━━ STUDY MATERIAL

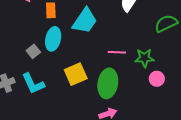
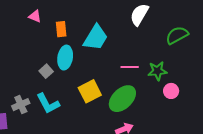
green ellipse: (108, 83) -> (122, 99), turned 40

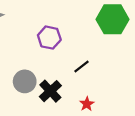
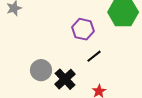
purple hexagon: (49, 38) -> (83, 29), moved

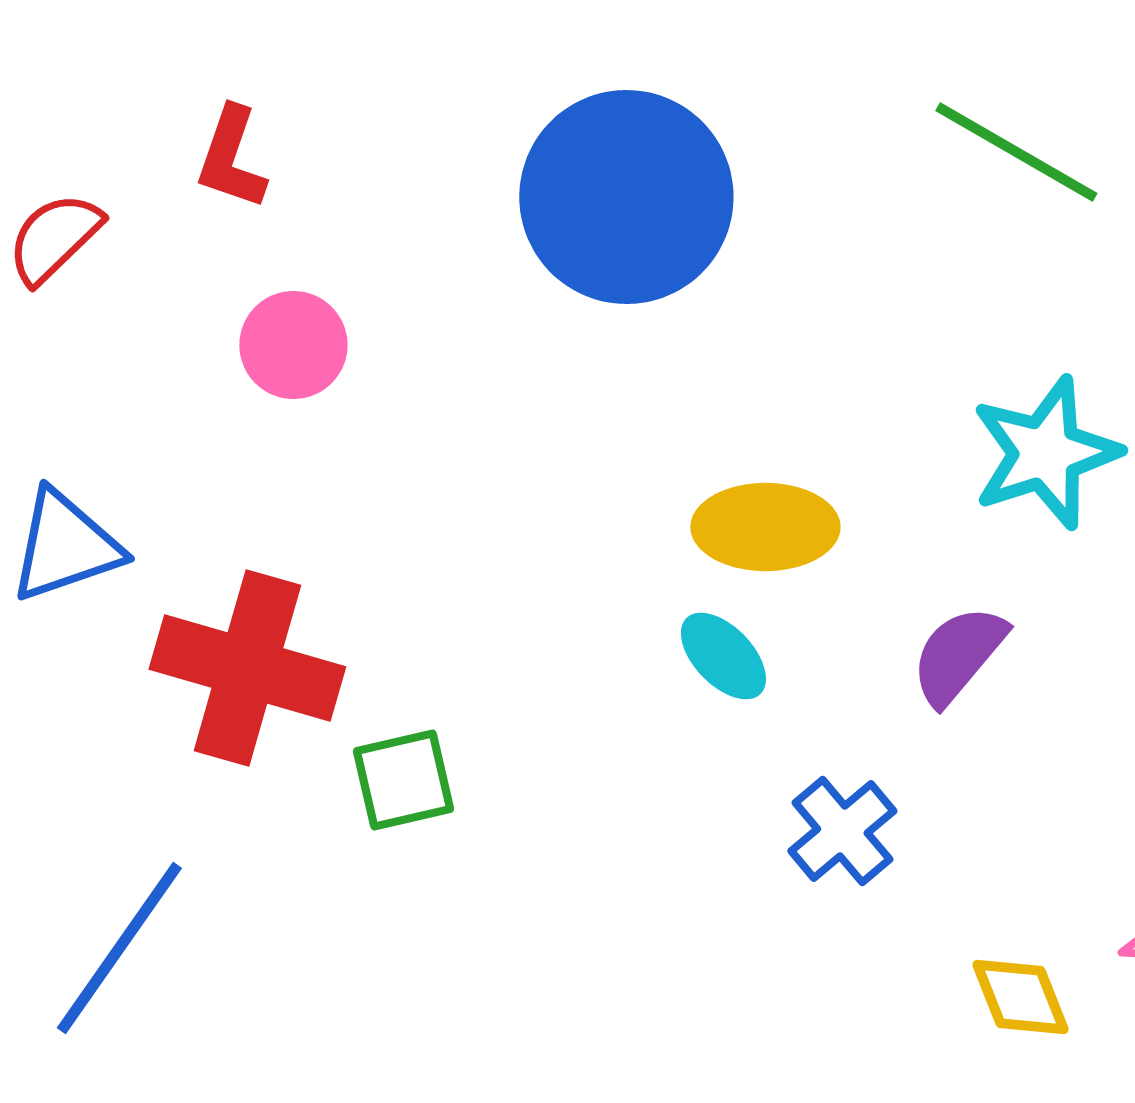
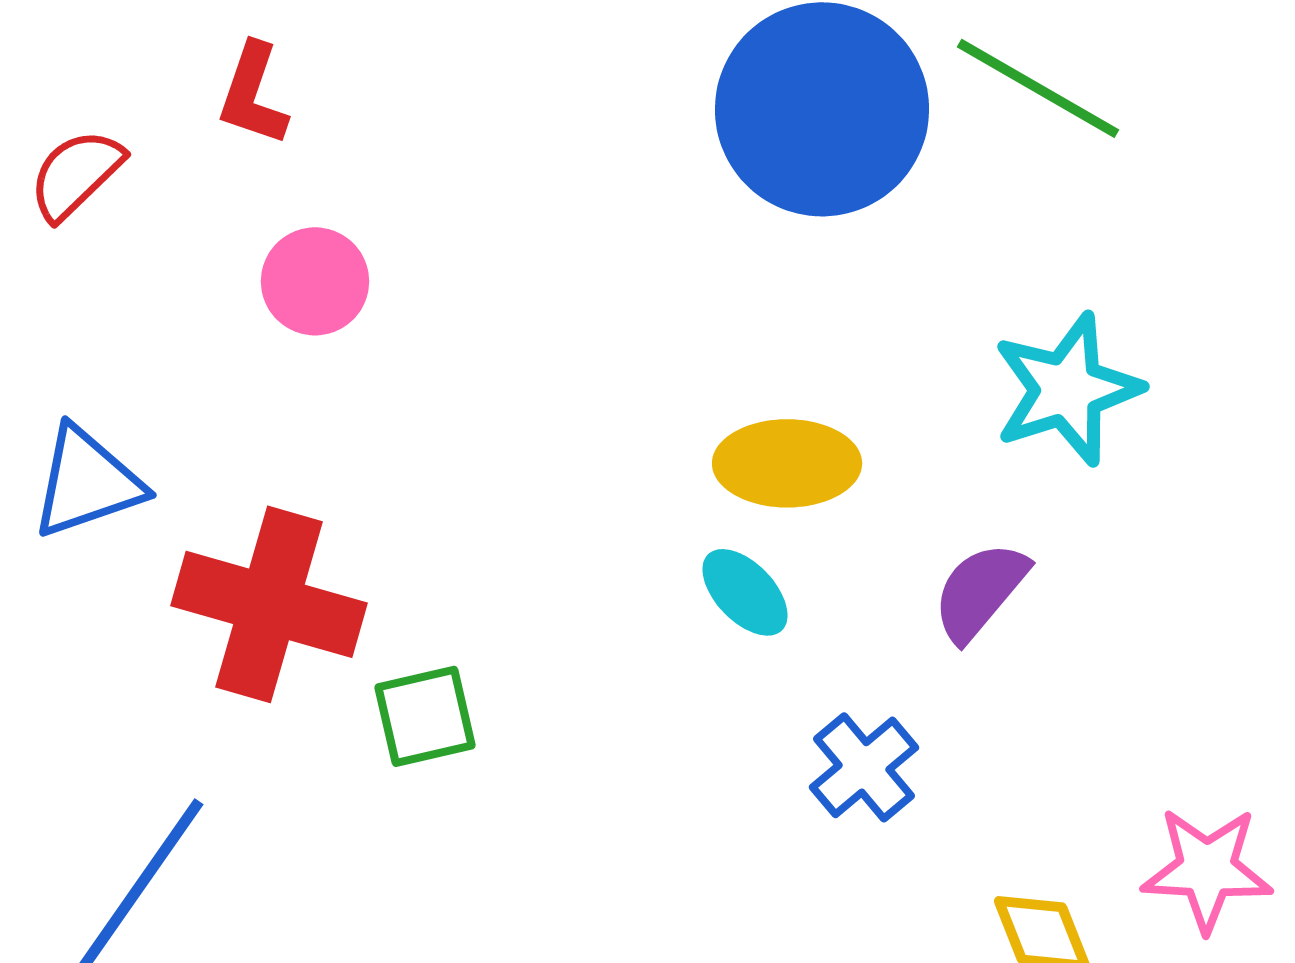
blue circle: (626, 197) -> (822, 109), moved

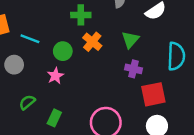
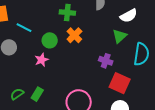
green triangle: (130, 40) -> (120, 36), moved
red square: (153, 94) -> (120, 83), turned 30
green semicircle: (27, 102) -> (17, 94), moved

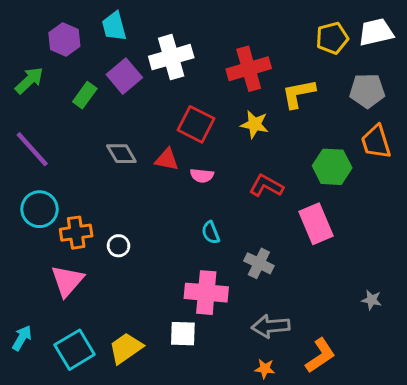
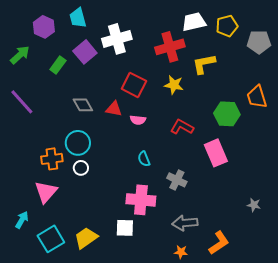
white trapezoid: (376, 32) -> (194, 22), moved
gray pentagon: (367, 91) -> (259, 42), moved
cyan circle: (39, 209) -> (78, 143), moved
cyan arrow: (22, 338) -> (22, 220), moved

━━━━

WORK ORDER: Return all of the data exactly as written, and drop the pictures.

FINISHED TASK:
green ellipse: (108, 83) -> (122, 99), turned 40

purple hexagon: (49, 38) -> (83, 29), moved

blue circle: (626, 197) -> (822, 109), moved

green triangle: (130, 40) -> (120, 36), moved
red square: (153, 94) -> (120, 83), turned 30
green semicircle: (27, 102) -> (17, 94), moved

white trapezoid: (376, 32) -> (194, 22), moved
gray pentagon: (367, 91) -> (259, 42), moved
cyan circle: (39, 209) -> (78, 143), moved
cyan arrow: (22, 338) -> (22, 220), moved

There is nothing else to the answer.